* WHAT YOU NEED TO DO *
Reproduce verbatim the lines from the first one through the line containing "brown rectangle: moved 3 px right", including both.
● ● ●
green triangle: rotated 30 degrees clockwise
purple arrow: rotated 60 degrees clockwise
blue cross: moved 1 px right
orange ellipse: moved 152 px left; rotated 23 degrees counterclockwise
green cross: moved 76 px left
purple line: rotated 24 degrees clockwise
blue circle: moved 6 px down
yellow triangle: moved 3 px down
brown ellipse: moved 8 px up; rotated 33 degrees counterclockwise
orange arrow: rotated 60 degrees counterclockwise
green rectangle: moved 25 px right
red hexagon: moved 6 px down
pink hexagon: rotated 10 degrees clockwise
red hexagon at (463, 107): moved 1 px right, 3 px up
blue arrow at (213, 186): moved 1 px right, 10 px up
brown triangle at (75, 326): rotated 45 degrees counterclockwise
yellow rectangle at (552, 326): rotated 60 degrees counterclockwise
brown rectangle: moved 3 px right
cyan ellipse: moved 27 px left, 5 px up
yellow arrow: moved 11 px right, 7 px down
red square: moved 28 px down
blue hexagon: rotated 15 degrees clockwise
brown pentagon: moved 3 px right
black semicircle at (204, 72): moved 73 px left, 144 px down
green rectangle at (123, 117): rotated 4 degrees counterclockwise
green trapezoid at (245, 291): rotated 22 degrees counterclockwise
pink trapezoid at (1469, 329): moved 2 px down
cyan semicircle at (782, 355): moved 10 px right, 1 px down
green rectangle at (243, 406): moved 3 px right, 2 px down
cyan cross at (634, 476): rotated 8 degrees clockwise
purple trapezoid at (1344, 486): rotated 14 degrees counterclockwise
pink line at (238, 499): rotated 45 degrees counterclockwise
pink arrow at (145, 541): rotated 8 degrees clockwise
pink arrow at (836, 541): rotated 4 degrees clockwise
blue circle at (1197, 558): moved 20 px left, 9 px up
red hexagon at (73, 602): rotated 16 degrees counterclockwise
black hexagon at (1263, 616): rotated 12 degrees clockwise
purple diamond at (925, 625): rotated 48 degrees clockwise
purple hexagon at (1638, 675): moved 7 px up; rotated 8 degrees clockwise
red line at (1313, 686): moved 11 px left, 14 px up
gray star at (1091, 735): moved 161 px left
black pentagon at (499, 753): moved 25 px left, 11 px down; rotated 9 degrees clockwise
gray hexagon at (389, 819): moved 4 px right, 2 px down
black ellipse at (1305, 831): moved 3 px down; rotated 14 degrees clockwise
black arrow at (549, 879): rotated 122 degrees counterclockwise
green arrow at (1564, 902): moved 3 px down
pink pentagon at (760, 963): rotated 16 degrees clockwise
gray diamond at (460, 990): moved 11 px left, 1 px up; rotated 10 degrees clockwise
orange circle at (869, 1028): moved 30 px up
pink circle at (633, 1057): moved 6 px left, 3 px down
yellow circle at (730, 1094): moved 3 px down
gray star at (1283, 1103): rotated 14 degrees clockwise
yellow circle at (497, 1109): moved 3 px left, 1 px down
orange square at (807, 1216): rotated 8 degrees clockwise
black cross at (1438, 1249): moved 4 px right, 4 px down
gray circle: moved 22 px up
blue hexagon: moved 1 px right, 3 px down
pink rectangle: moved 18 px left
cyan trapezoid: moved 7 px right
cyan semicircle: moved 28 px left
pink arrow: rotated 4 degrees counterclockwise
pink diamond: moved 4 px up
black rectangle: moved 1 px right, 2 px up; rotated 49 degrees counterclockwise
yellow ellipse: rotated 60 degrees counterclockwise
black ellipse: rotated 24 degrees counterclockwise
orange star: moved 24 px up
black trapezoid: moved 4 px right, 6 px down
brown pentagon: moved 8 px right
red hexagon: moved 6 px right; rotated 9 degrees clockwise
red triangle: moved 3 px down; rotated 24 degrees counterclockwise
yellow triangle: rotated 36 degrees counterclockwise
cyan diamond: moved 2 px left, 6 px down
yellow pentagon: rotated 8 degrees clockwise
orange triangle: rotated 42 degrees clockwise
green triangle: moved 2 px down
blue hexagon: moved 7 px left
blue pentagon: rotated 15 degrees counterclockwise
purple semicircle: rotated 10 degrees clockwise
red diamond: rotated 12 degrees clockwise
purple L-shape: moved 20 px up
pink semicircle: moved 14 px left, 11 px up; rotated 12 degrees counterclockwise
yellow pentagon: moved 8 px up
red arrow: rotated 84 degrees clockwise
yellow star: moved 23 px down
● ● ●
* REPLY *
green triangle: rotated 30 degrees clockwise
purple arrow: rotated 60 degrees clockwise
blue cross: moved 1 px right
orange ellipse: moved 152 px left; rotated 23 degrees counterclockwise
green cross: moved 76 px left
purple line: rotated 24 degrees clockwise
blue circle: moved 6 px down
yellow triangle: moved 3 px down
brown ellipse: moved 8 px up; rotated 33 degrees counterclockwise
orange arrow: rotated 60 degrees counterclockwise
green rectangle: moved 25 px right
red hexagon: moved 6 px down
pink hexagon: rotated 10 degrees clockwise
red hexagon at (463, 107): moved 1 px right, 3 px up
blue arrow at (213, 186): moved 1 px right, 10 px up
brown triangle at (75, 326): rotated 45 degrees counterclockwise
yellow rectangle at (552, 326): rotated 60 degrees counterclockwise
brown rectangle: moved 3 px right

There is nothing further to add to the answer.